* **GIVEN INFORMATION**
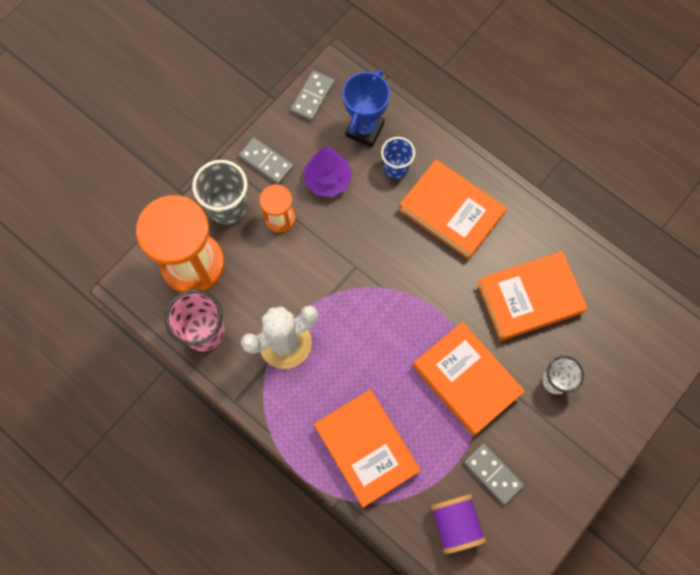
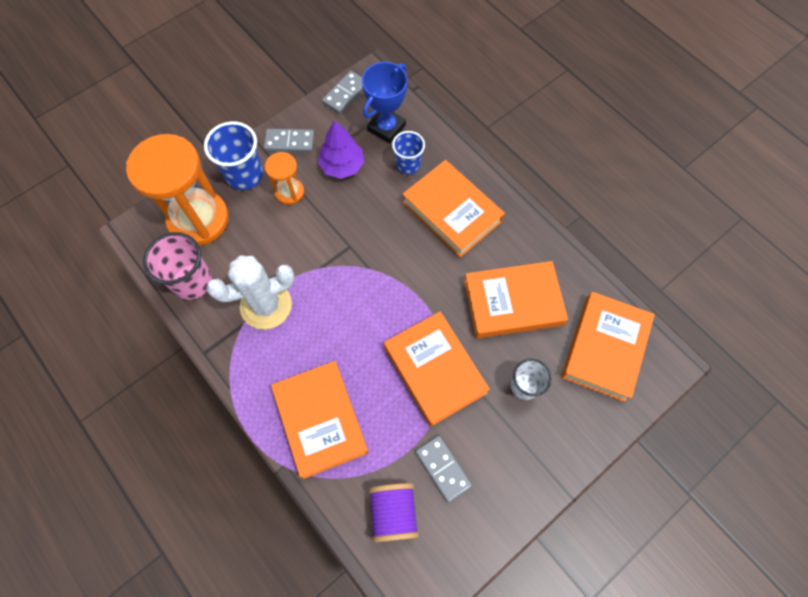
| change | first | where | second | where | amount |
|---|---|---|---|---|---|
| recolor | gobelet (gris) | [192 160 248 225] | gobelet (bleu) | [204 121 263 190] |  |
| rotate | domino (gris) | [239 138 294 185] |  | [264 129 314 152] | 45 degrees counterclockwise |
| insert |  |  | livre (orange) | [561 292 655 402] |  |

* **WORK ITEM**
Copy every line exactly, from the opening line of the entries down to the line holding "degrees counterclockwise |", and keep the pictures out.

* **RESULT FOR THIS EXERCISE**
| change | first | where | second | where | amount |
|---|---|---|---|---|---|
| recolor | gobelet (gris) | [192 160 248 225] | gobelet (bleu) | [204 121 263 190] |  |
| rotate | domino (gris) | [239 138 294 185] |  | [264 129 314 152] | 45 degrees counterclockwise |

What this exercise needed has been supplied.